• [TASK DESCRIPTION]
Every line of the listing that holds the word "colour" should be returned.

• [DATA EXCERPTS]
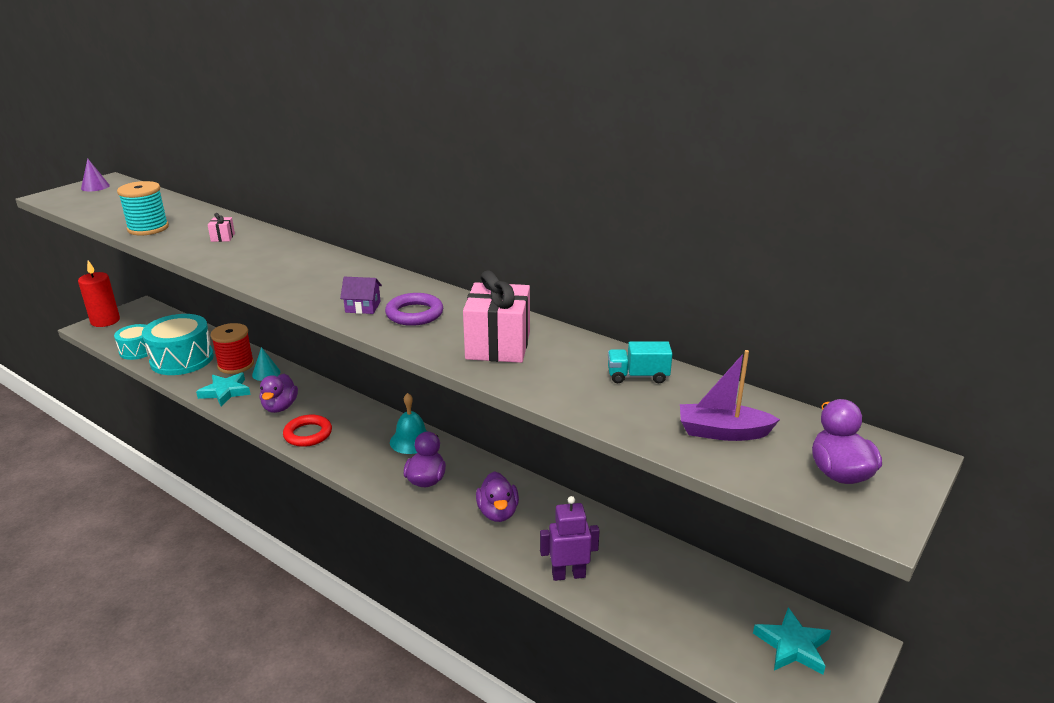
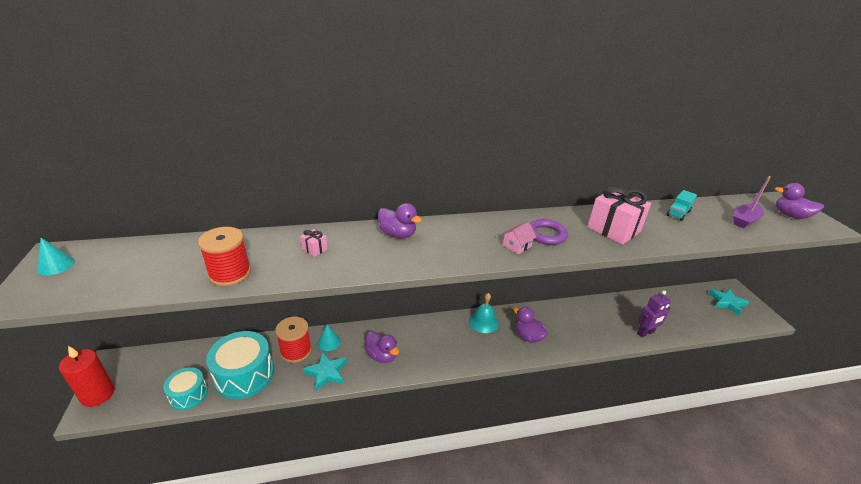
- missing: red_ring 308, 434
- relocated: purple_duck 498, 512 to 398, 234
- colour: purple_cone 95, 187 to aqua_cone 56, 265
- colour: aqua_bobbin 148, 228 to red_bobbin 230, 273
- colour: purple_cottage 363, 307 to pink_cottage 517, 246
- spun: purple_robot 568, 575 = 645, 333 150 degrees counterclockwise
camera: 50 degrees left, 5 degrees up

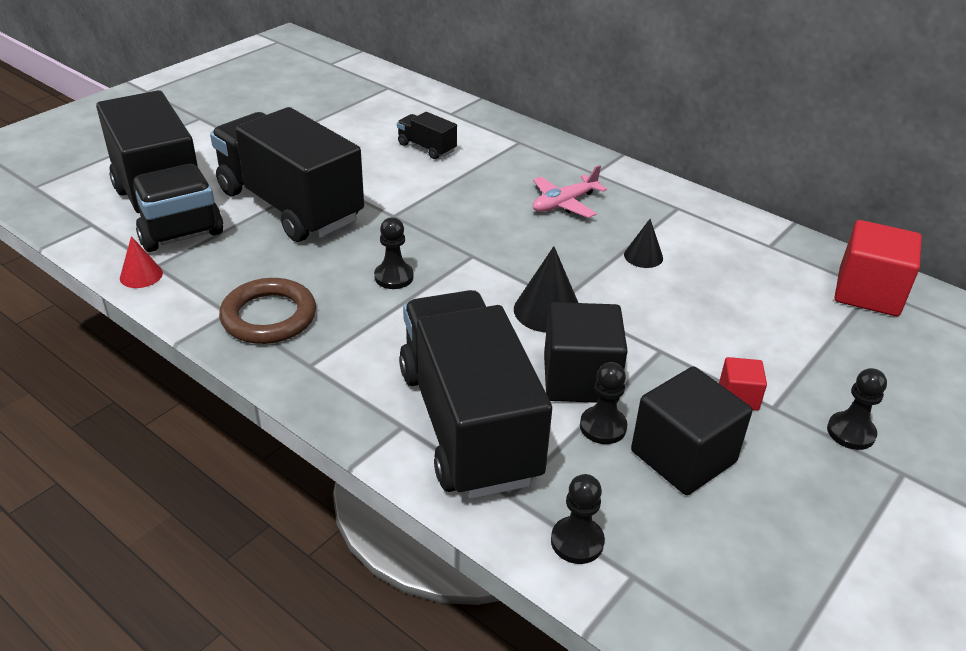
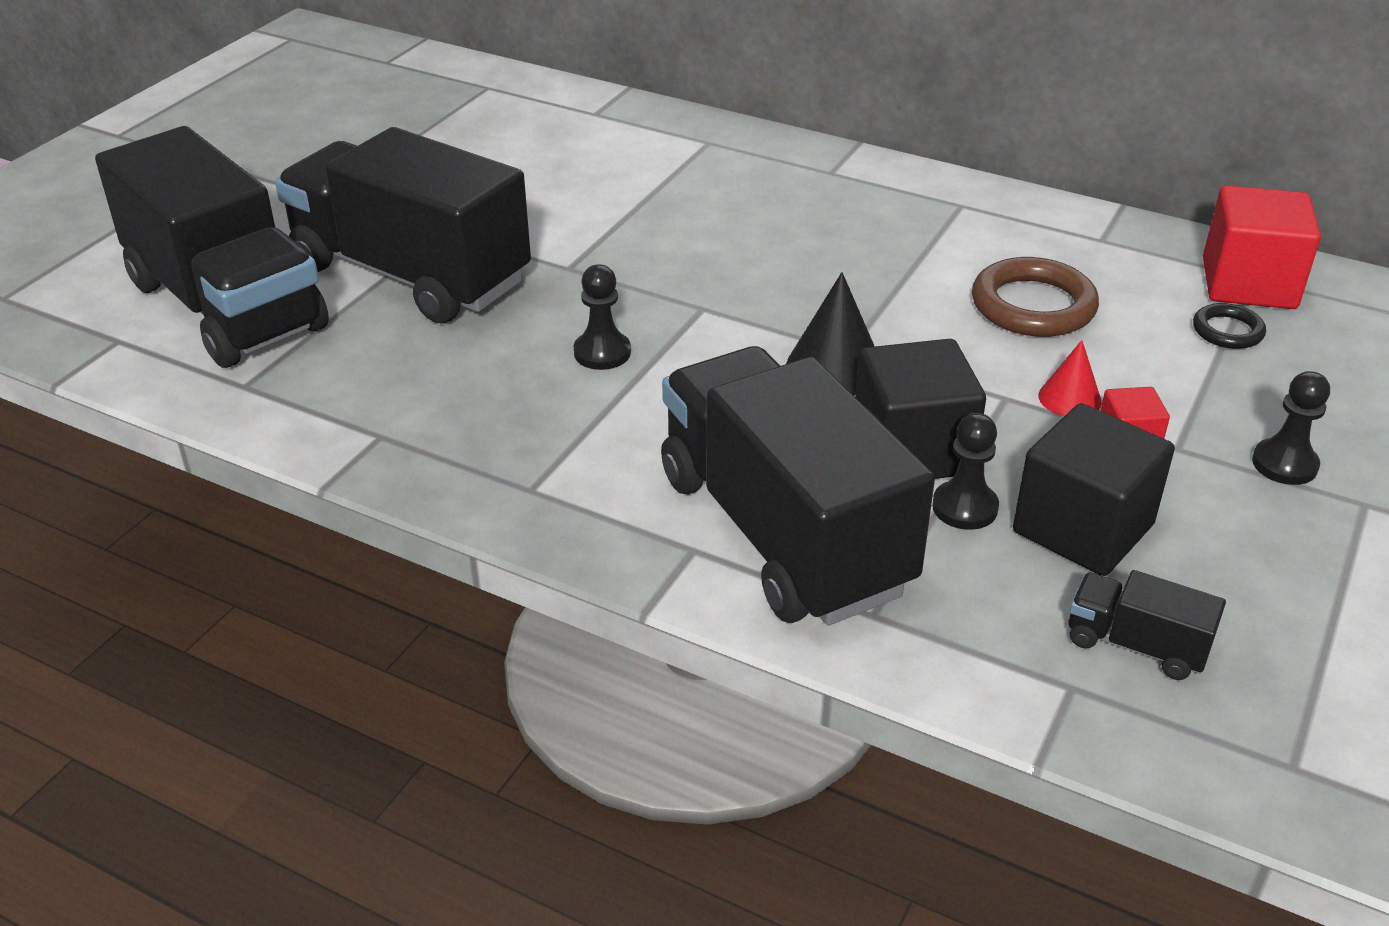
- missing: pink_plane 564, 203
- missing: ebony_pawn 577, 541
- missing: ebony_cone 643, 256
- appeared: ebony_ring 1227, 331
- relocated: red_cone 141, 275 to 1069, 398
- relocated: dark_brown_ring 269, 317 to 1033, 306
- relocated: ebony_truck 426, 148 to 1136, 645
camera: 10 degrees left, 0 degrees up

--

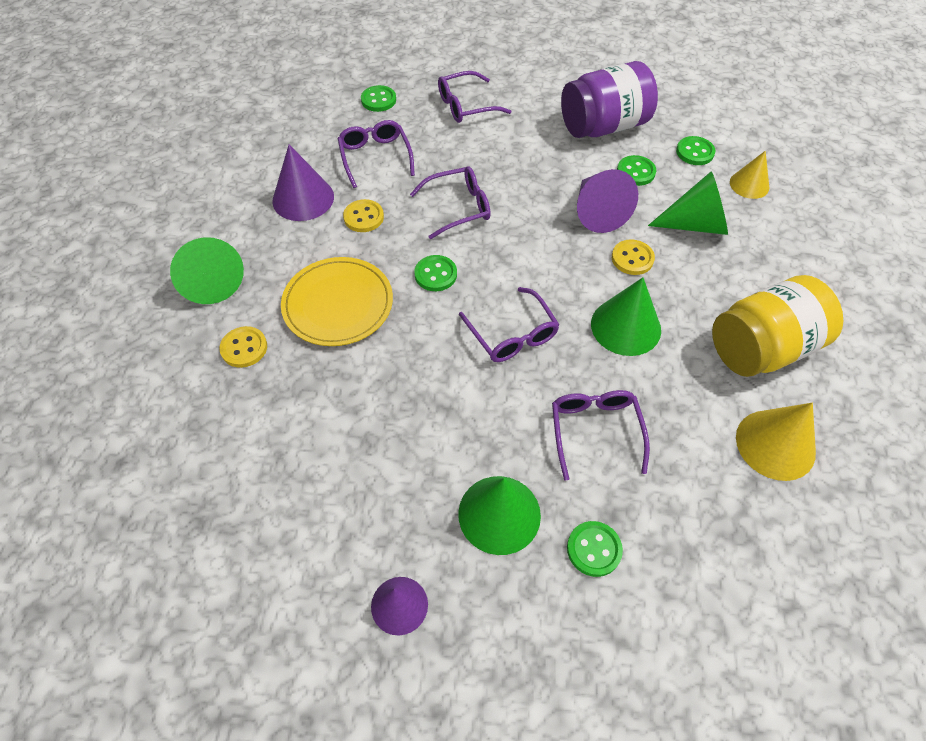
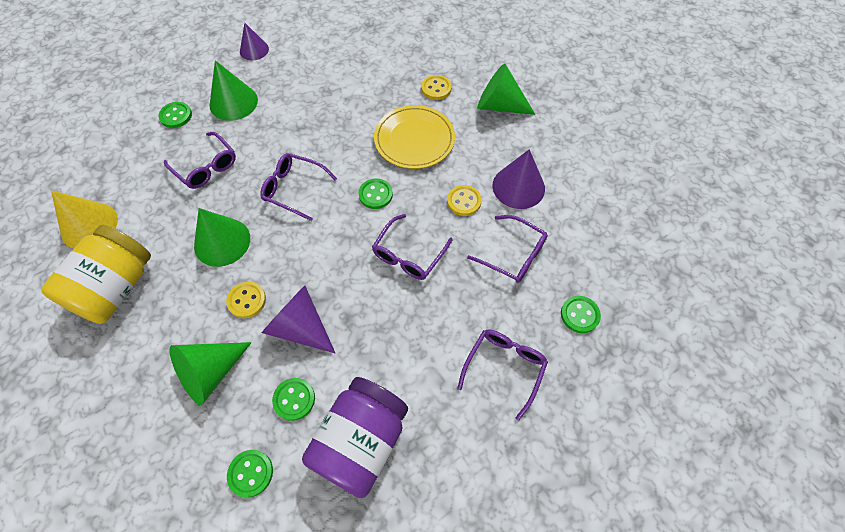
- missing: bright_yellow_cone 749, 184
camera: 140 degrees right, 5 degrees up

• [FINISHED EXERCISE]
- colour: purple_cone 95, 187 to aqua_cone 56, 265
- colour: aqua_bobbin 148, 228 to red_bobbin 230, 273
- colour: purple_cottage 363, 307 to pink_cottage 517, 246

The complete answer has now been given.